Your objective
Pictures within the data are to be left out; everything else must be reproduced exactly.

Supplied information
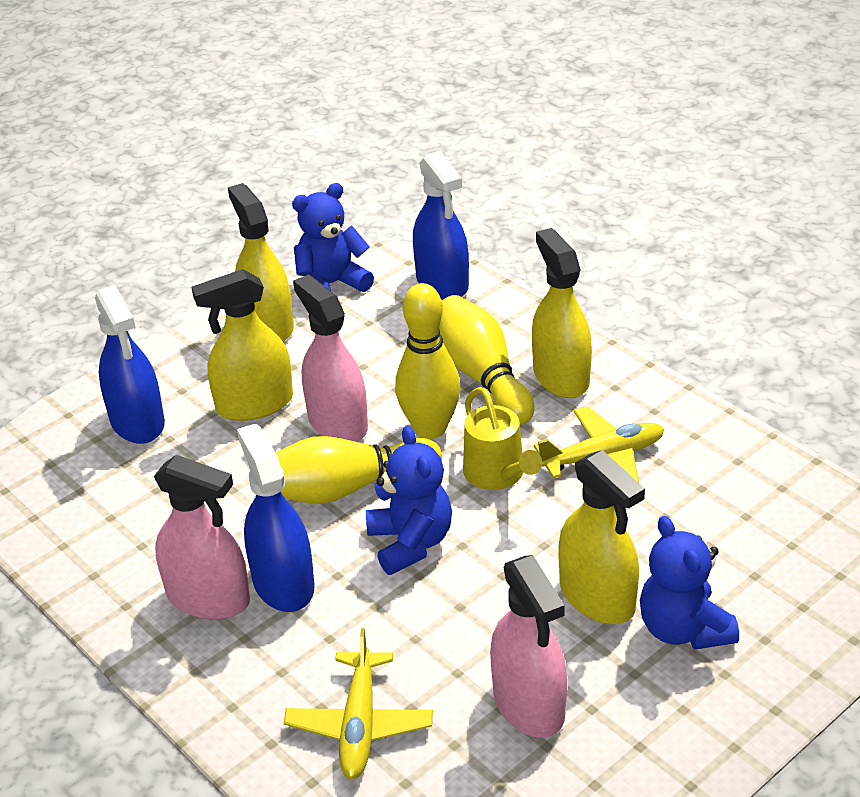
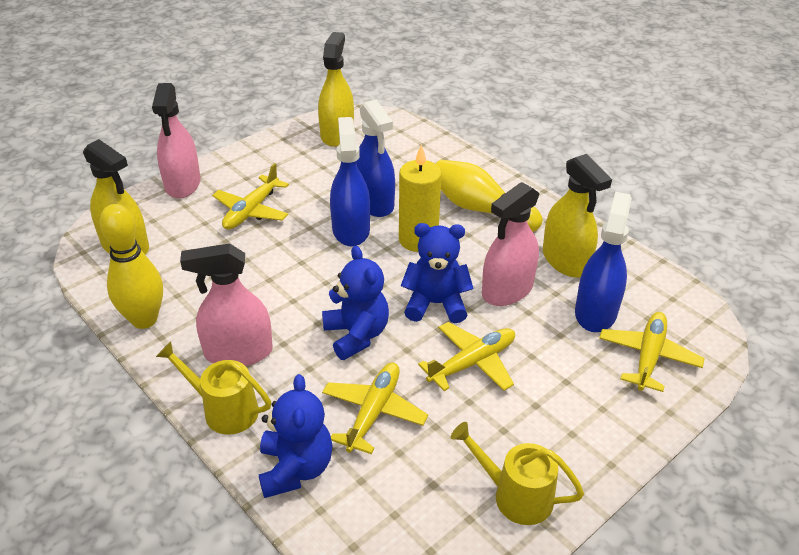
yellow bowling pin: 3 -> 2
yellow candle: 0 -> 1
yellow plane: 2 -> 4
yellow spray bottle: 4 -> 3
yellow watering can: 1 -> 2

The answer
yellow bowling pin: 3 -> 2
yellow candle: 0 -> 1
yellow plane: 2 -> 4
yellow spray bottle: 4 -> 3
yellow watering can: 1 -> 2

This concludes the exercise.